- _THE TASK_:
Would you output the entries below only from the line containing "blue glue stick: 0 -> 1" through the line containing "turquoise wallet: 5 -> 3", exactly as they stand and with both ends included?

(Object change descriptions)
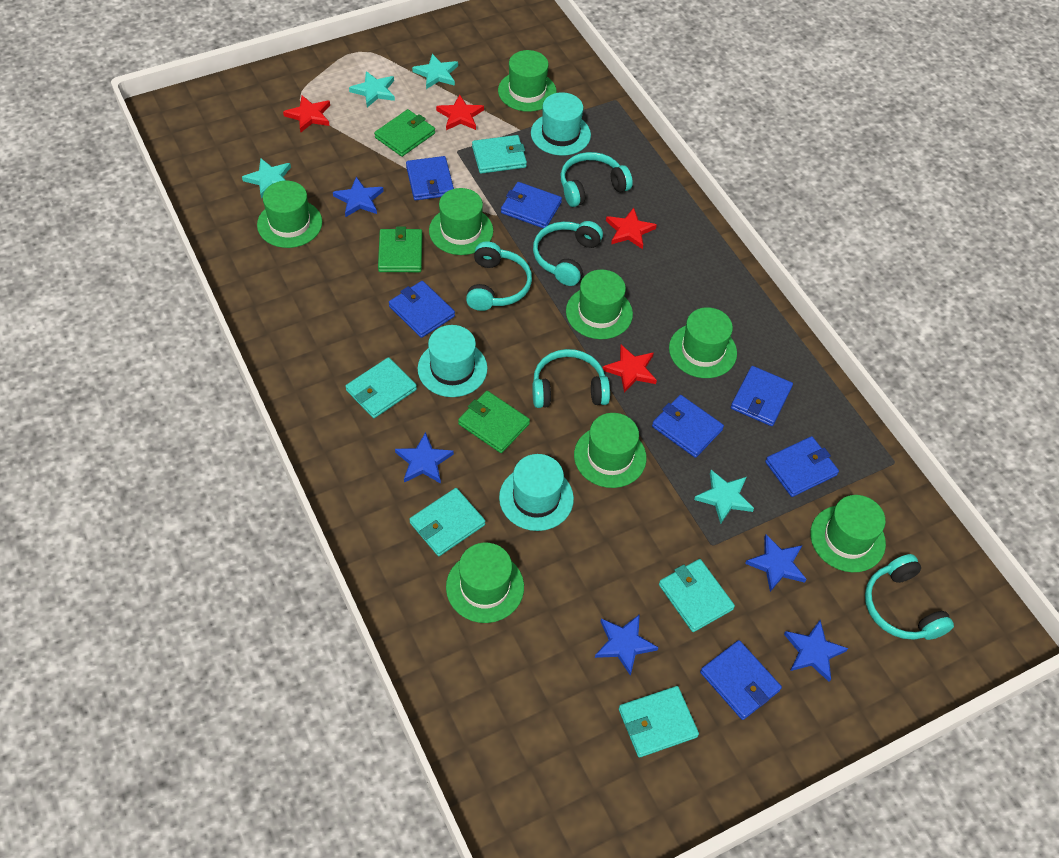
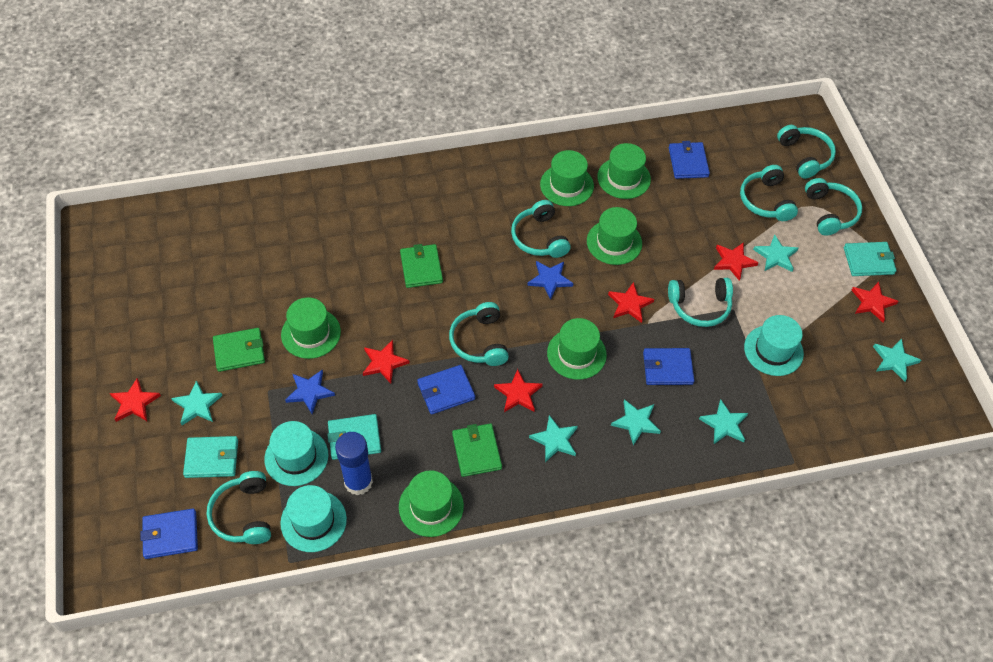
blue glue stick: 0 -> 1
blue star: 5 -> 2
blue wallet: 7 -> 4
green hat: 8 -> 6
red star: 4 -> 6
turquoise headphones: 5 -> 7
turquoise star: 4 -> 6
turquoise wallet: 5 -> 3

...

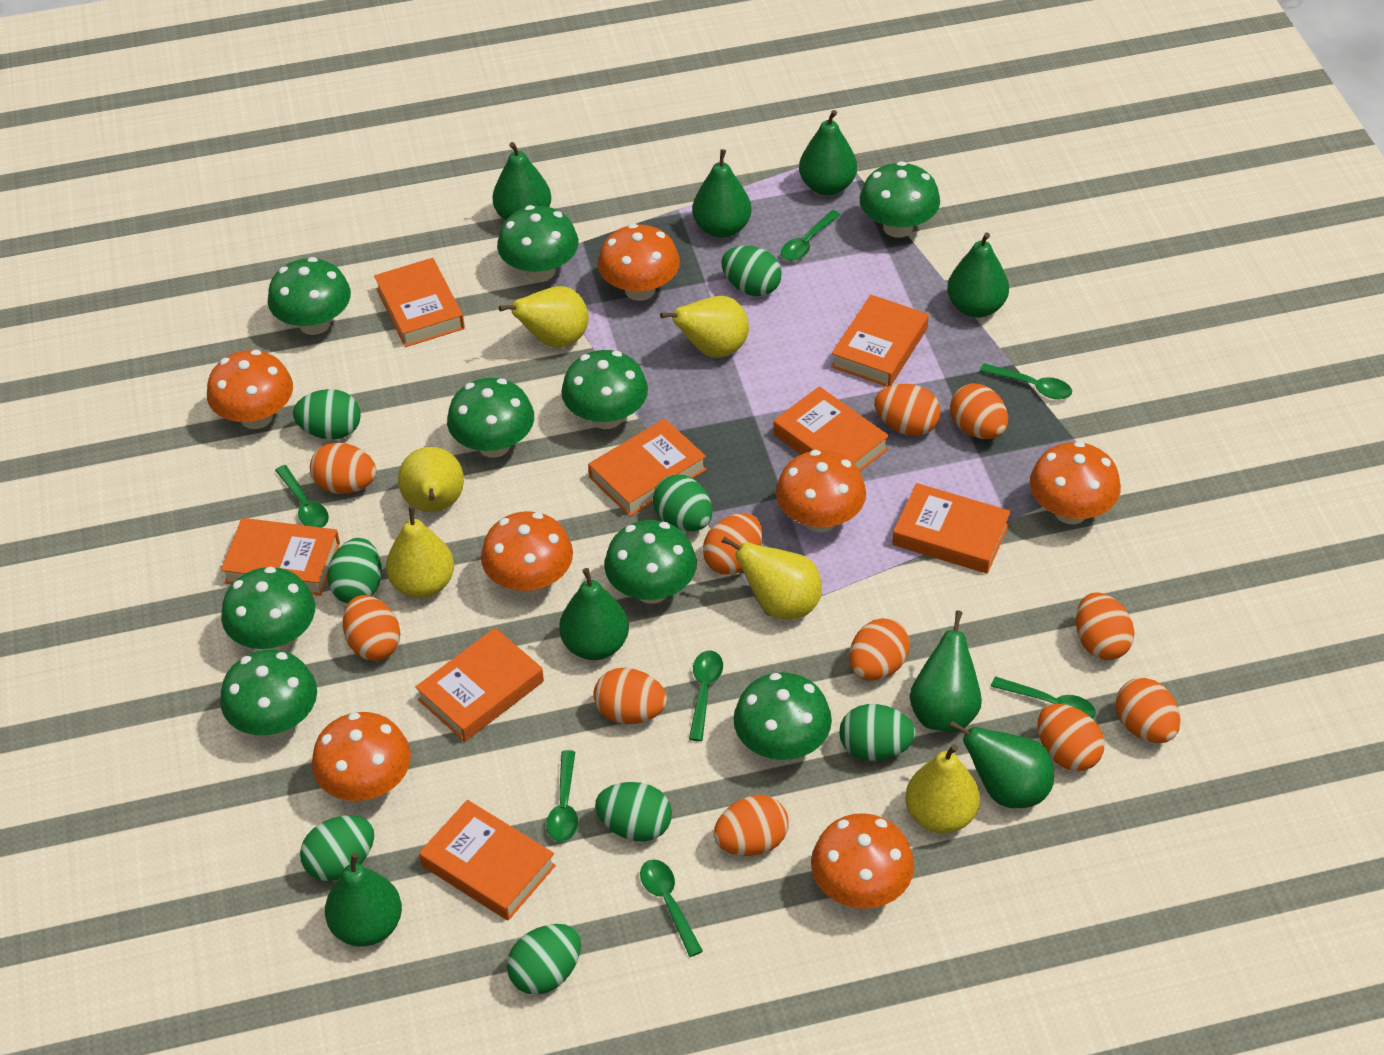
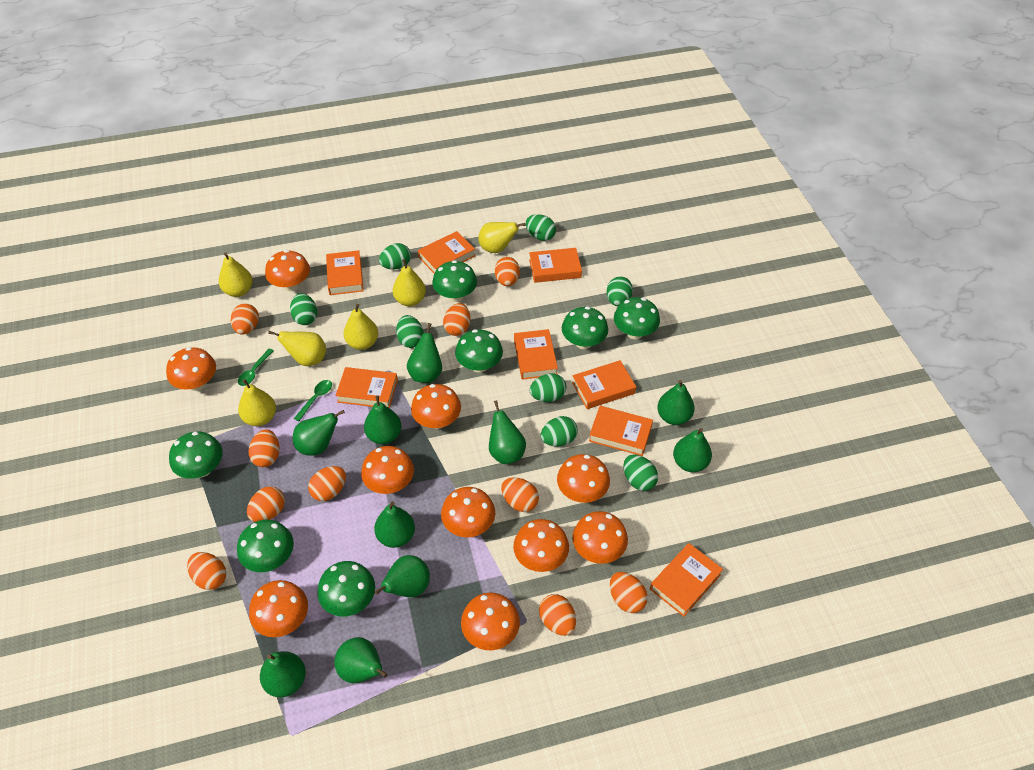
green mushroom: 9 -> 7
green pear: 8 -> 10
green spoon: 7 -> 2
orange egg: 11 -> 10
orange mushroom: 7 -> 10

--

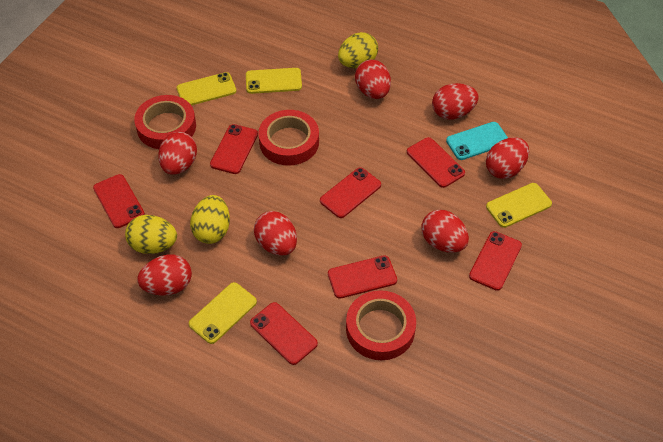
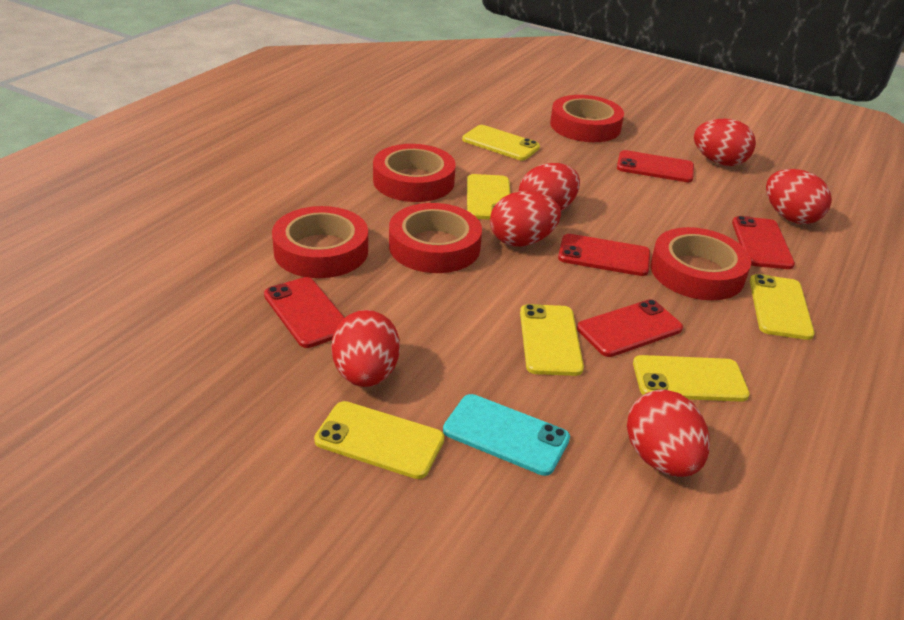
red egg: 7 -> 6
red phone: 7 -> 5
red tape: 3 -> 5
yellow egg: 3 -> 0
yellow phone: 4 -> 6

- _TASK RESPONSE_:
blue glue stick: 0 -> 1
blue star: 5 -> 2
blue wallet: 7 -> 4
green hat: 8 -> 6
red star: 4 -> 6
turquoise headphones: 5 -> 7
turquoise star: 4 -> 6
turquoise wallet: 5 -> 3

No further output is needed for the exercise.